*What you should do:* An exact copy of the lines from the top of the data through the line with "(478, 190) = (420, 271): red" is what you should give, with no pictures in it.

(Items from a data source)
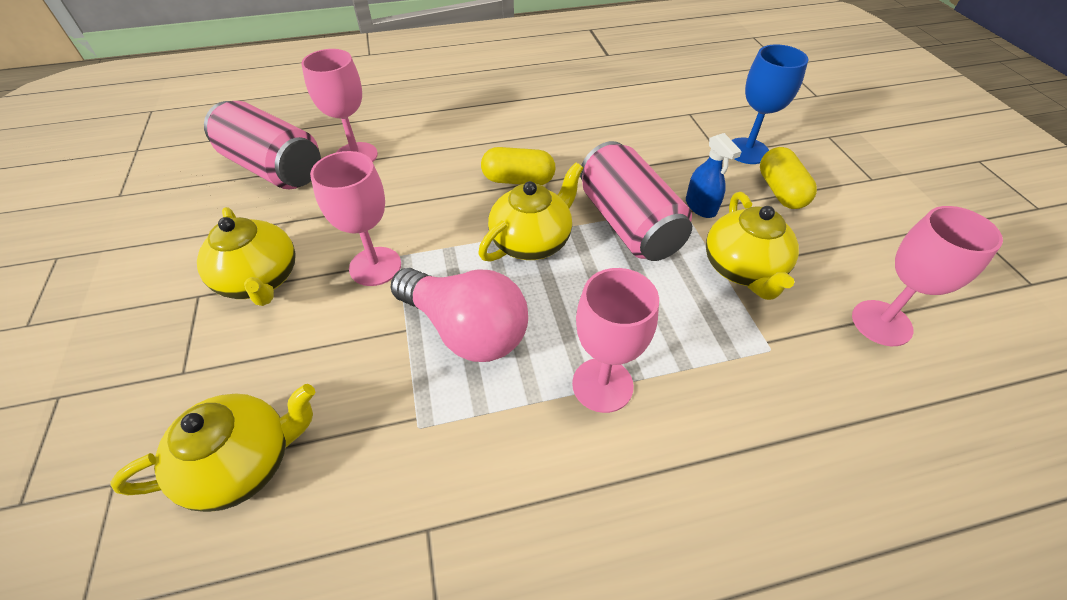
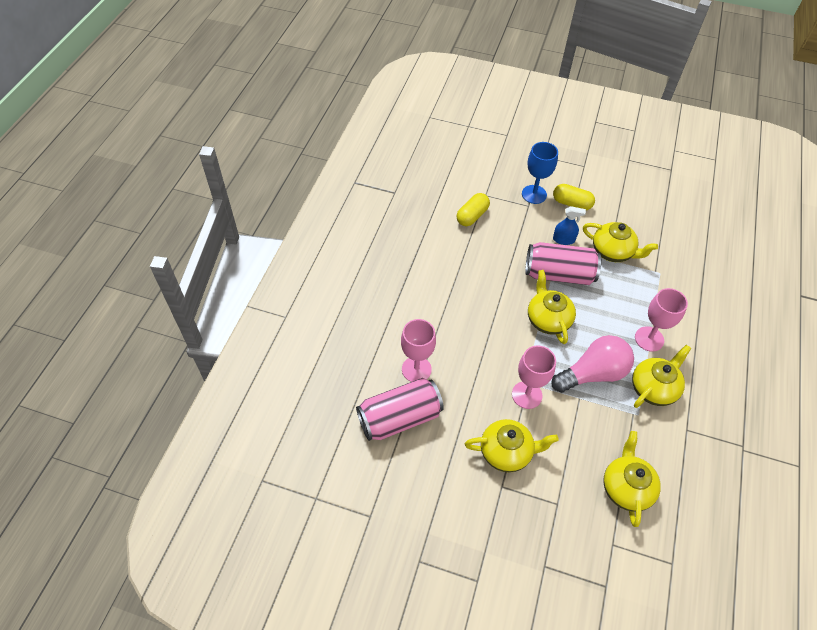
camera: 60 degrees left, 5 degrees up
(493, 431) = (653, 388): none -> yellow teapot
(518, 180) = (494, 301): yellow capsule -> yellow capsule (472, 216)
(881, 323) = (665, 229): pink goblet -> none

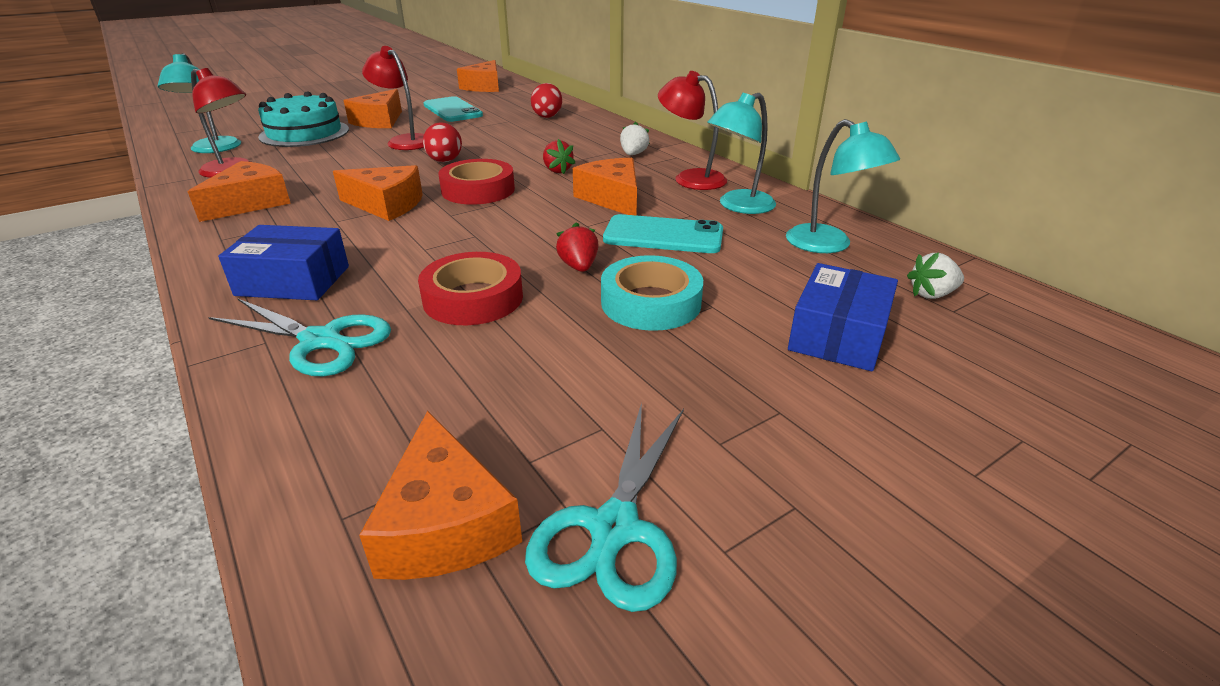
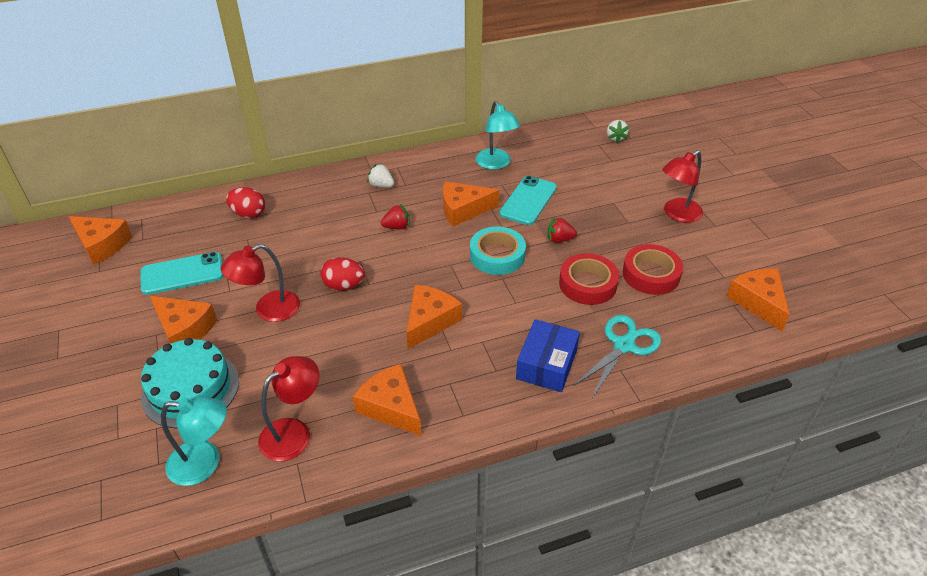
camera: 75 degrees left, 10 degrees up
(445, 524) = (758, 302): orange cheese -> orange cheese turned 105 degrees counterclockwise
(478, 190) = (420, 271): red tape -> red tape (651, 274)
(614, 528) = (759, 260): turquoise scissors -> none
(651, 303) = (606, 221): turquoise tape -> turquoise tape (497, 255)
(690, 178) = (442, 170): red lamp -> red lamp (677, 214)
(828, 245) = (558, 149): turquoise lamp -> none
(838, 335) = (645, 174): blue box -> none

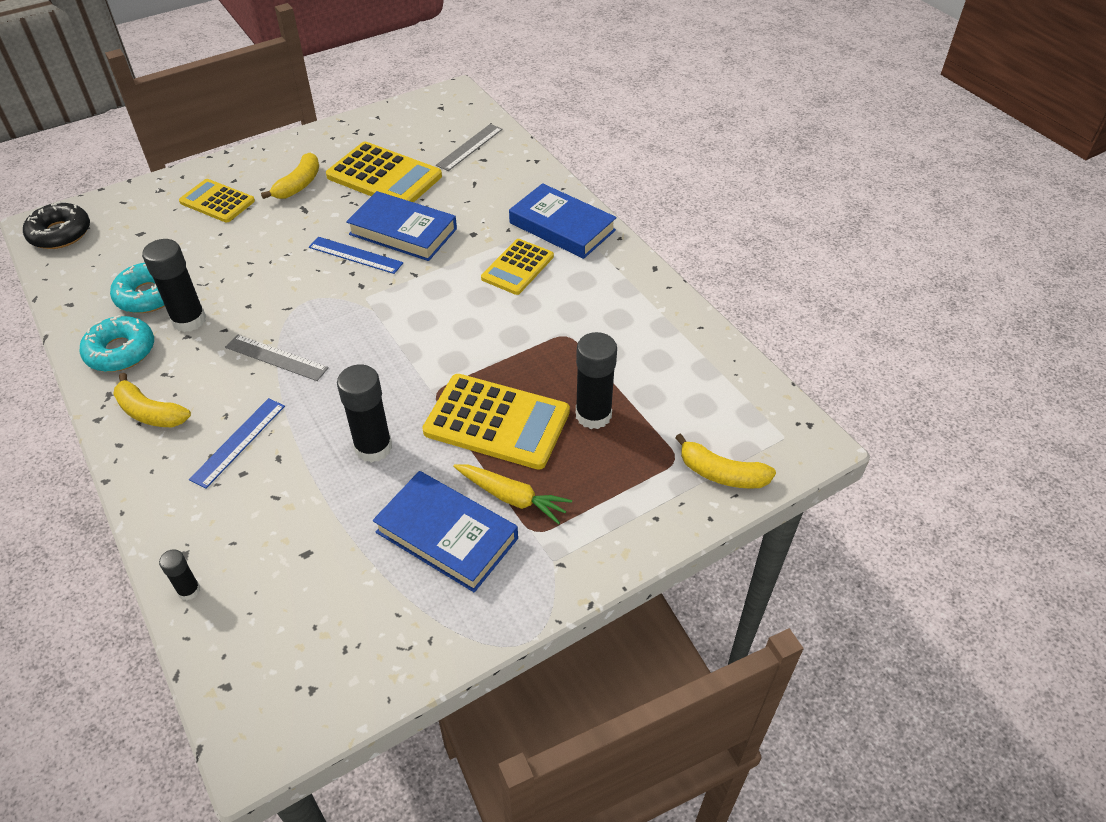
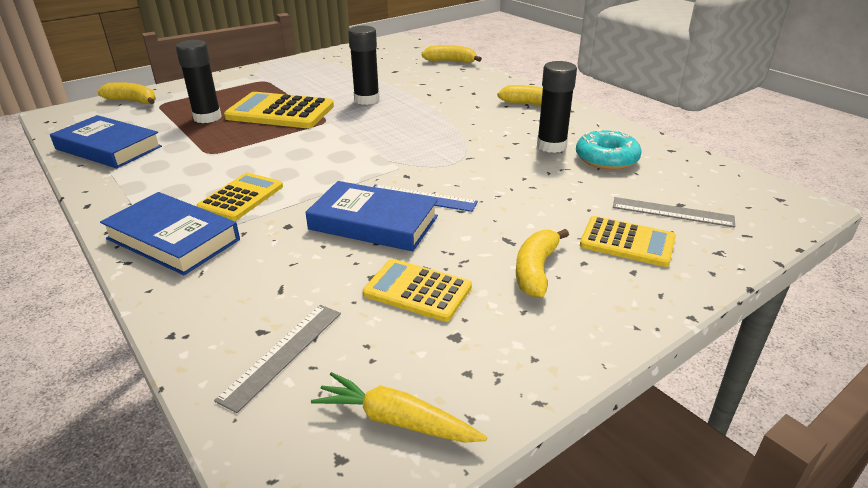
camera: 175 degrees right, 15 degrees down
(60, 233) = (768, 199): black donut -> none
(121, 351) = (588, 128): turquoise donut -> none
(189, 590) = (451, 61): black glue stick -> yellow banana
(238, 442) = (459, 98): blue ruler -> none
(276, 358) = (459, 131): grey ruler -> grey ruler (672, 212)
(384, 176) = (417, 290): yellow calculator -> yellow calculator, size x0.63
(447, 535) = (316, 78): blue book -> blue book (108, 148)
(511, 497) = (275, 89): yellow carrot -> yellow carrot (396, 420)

*Worked solution:*
camera: 60 degrees left, 5 degrees up
(493, 431) = (653, 388): none -> yellow teapot
(518, 180) = (494, 301): yellow capsule -> yellow capsule (472, 216)
(881, 323) = (665, 229): pink goblet -> none

camera: 75 degrees left, 10 degrees up
(445, 524) = (758, 302): orange cheese -> orange cheese turned 105 degrees counterclockwise
(478, 190) = (420, 271): red tape -> red tape (651, 274)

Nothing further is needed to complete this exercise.